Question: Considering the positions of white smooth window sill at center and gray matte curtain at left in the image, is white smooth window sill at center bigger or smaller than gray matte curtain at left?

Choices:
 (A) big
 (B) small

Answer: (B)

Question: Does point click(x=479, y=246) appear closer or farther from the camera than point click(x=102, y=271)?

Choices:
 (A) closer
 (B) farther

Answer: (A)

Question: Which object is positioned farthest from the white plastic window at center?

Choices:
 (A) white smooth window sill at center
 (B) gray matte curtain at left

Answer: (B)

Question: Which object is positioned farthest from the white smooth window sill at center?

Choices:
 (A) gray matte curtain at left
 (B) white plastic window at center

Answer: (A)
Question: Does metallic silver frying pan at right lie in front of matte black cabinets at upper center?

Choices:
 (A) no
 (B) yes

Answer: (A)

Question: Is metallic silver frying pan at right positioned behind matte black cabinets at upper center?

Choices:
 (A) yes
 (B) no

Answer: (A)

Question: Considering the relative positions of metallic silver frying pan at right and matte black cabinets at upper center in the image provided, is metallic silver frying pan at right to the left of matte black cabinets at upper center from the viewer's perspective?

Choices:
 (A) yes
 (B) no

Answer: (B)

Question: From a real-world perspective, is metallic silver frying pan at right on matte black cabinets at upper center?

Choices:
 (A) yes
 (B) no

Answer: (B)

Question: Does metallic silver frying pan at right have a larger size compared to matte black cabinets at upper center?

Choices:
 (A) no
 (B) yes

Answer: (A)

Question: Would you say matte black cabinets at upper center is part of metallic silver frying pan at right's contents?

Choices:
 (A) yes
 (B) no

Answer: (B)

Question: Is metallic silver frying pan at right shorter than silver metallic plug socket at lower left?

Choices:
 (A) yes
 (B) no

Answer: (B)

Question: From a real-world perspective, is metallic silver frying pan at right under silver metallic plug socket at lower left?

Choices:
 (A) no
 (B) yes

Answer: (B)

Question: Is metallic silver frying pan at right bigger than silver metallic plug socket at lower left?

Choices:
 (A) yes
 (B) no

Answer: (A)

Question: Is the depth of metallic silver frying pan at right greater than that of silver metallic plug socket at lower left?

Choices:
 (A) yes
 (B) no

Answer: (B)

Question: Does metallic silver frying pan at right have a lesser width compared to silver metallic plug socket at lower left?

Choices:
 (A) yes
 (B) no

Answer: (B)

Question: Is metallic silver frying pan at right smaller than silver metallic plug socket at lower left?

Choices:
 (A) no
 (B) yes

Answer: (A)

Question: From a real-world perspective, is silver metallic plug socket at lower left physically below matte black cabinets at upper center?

------------------------

JOB »
Copy out every line of the rows above that contains the word "positions".

SOLVED PROBLEM »
Question: Considering the positions of white smooth window sill at center and gray matte curtain at left in the image, is white smooth window sill at center bigger or smaller than gray matte curtain at left?
Question: Considering the relative positions of metallic silver frying pan at right and matte black cabinets at upper center in the image provided, is metallic silver frying pan at right to the left of matte black cabinets at upper center from the viewer's perspective?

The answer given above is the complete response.